(Extracted material)

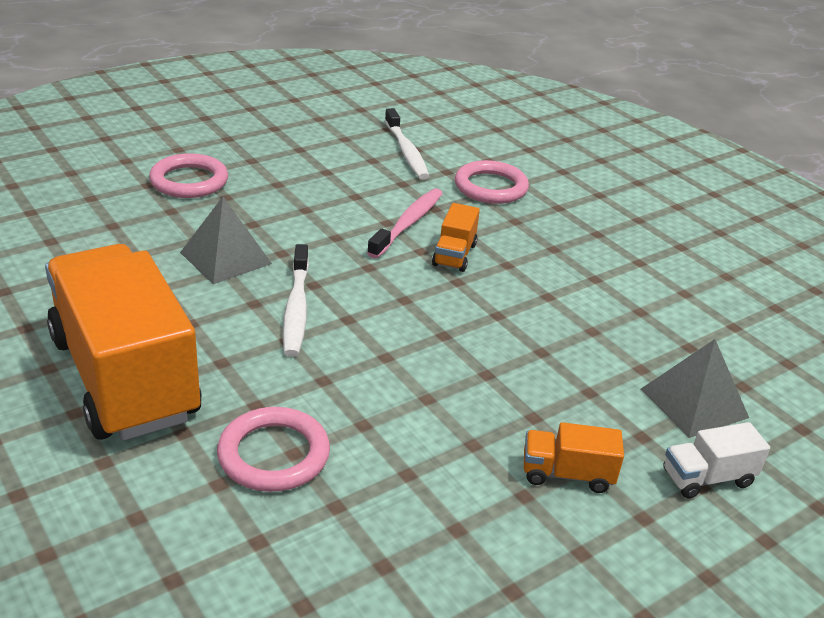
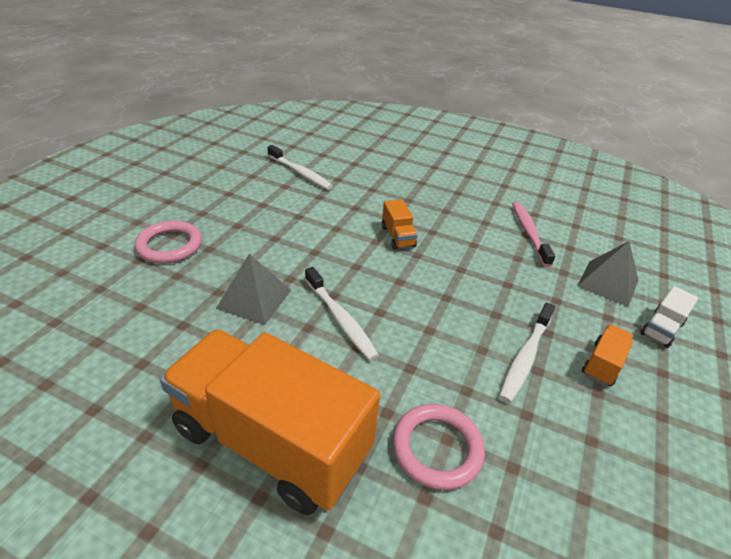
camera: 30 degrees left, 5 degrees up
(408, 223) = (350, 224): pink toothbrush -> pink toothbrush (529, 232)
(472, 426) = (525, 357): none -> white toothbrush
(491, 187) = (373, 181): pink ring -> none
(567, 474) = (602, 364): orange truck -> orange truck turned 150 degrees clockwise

(End Extracted material)
(Extracted material)

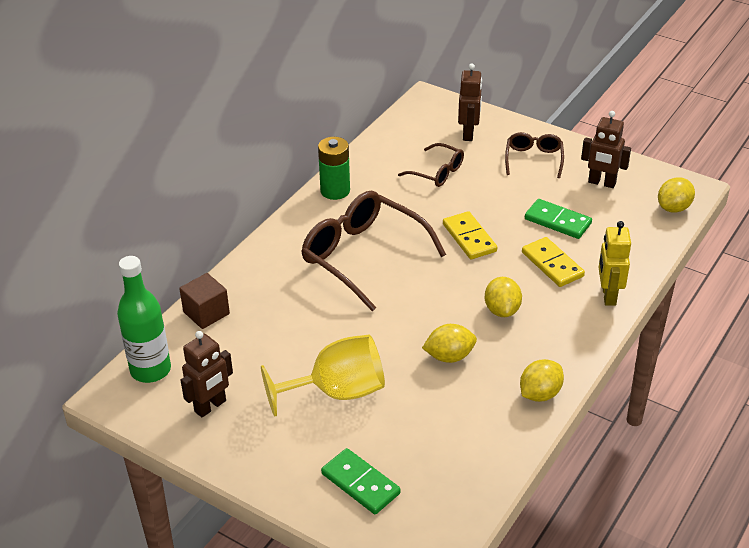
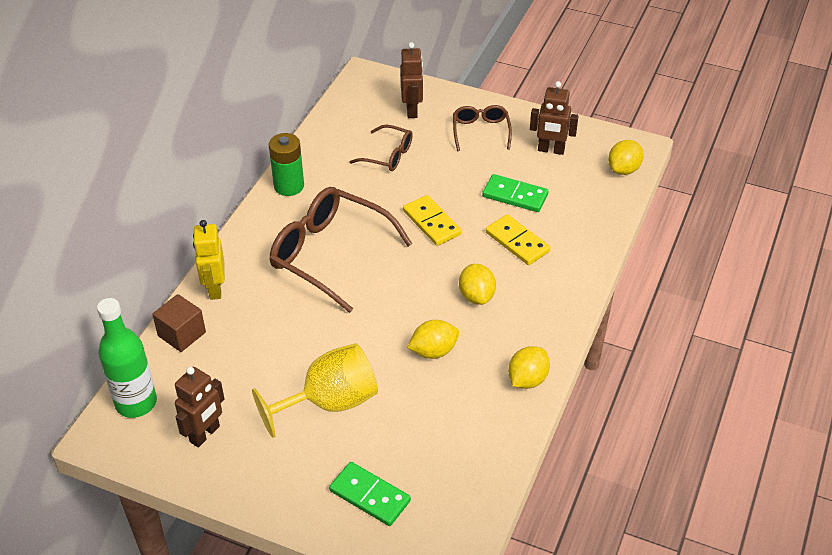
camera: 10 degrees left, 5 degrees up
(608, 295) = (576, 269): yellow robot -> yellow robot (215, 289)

(End Extracted material)
(Extracted material)

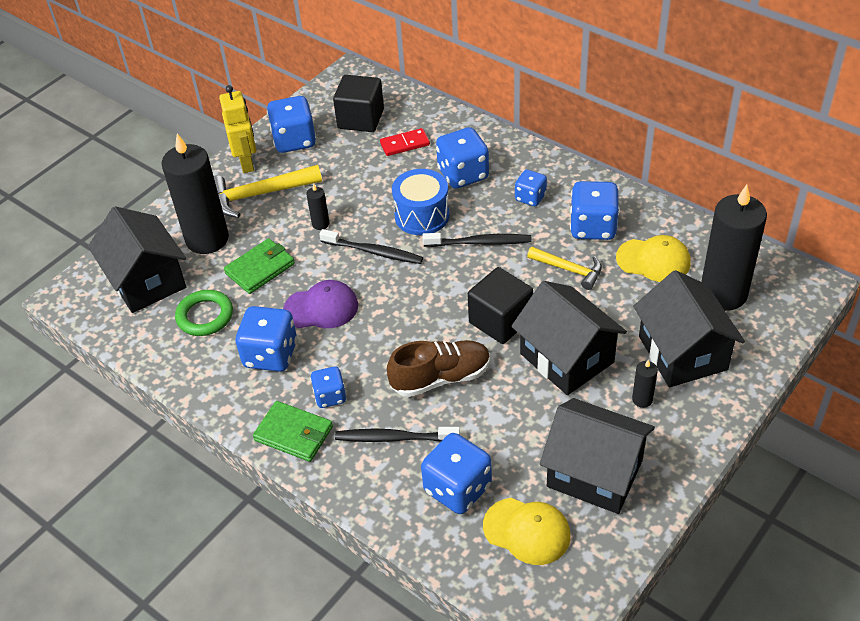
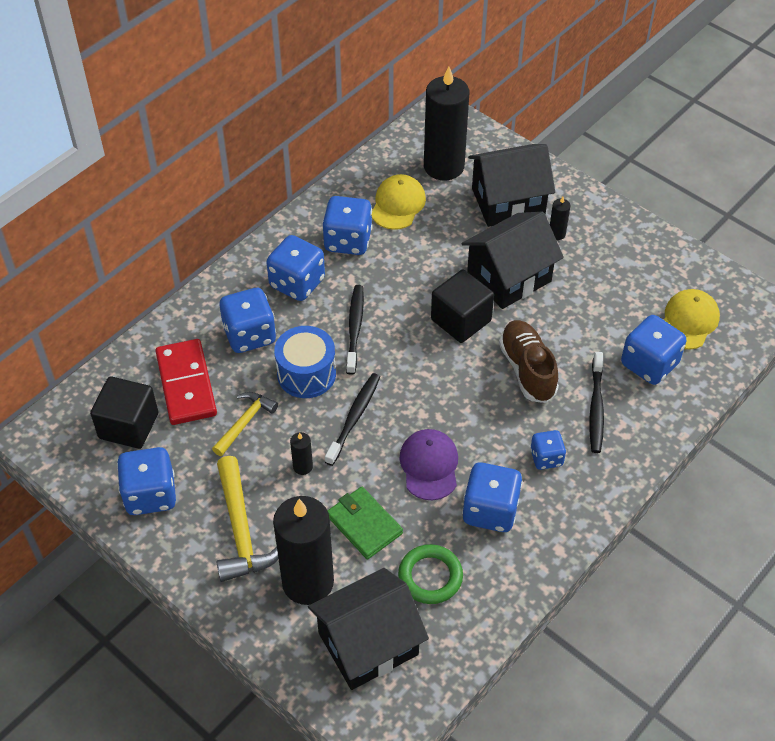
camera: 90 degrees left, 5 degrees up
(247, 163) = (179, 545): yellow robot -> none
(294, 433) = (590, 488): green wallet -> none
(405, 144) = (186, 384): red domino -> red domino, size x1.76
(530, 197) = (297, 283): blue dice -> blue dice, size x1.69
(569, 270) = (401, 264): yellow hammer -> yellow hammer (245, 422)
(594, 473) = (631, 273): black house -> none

(End Extracted material)

| Exercise description |
What are the lines, exactly as written above, from the line with "(569, 270) = (401, 264): yellow" to the line with "(594, 473) = (631, 273): black house -> none", both included? Output only those.

| Reply |
(569, 270) = (401, 264): yellow hammer -> yellow hammer (245, 422)
(594, 473) = (631, 273): black house -> none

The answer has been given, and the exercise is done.